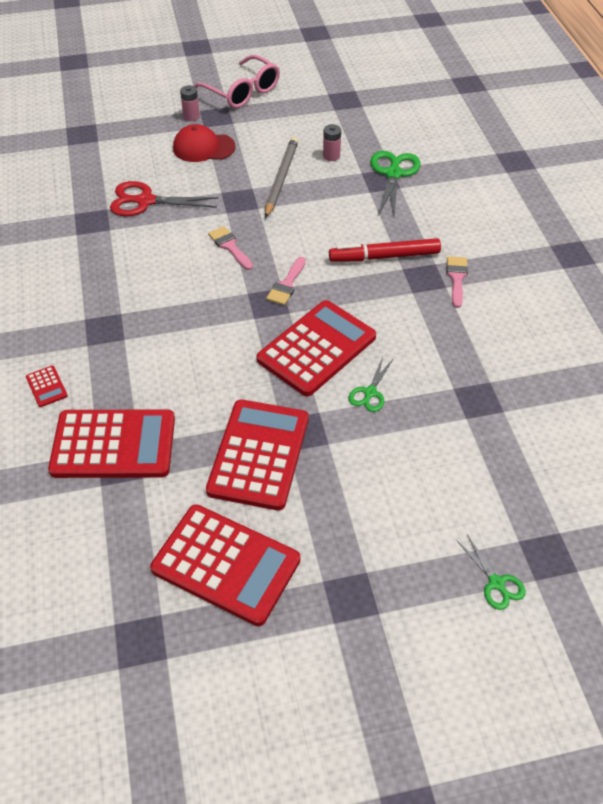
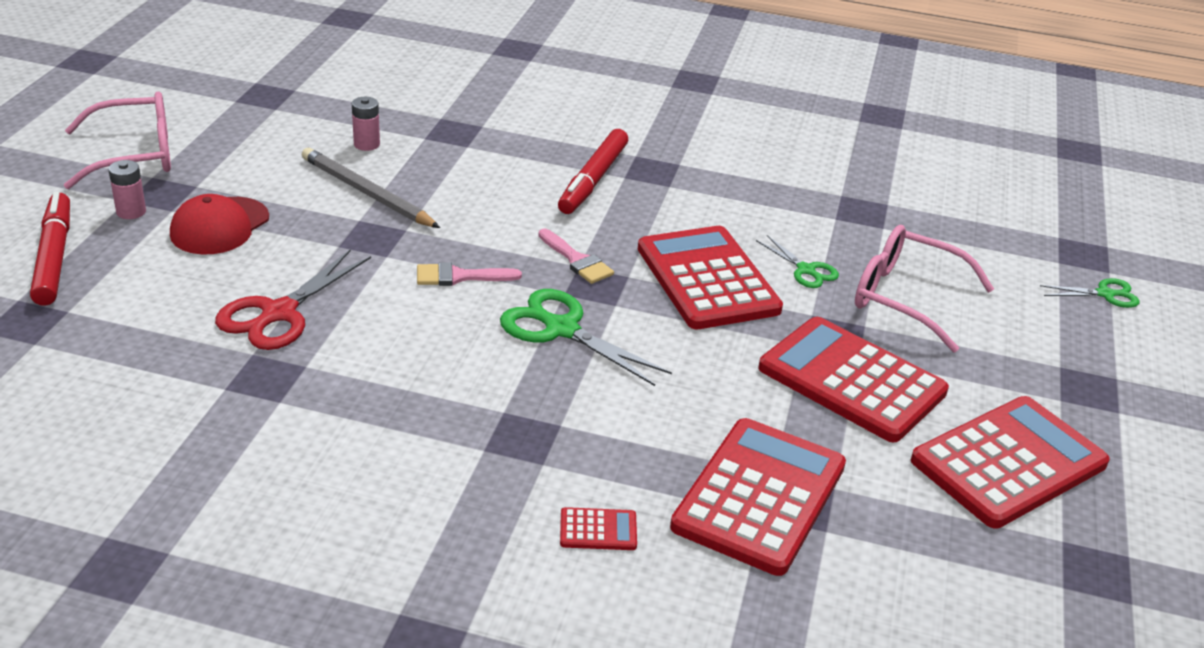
camera: 65 degrees left, 15 degrees down
green scissors [370,151,421,217] -> green scissors moved to [500,289,672,386]
pink brush [446,256,468,308] -> none
none -> red marker [30,192,70,306]
none -> pink glasses [855,225,994,353]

▸ **EXERCISE DESCRIPTION**:
Hand back every line of the material, exactly, without the pictures.

▸ **WRITTEN RESPONSE**:
camera: 65 degrees left, 15 degrees down
green scissors [370,151,421,217] -> green scissors moved to [500,289,672,386]
pink brush [446,256,468,308] -> none
none -> red marker [30,192,70,306]
none -> pink glasses [855,225,994,353]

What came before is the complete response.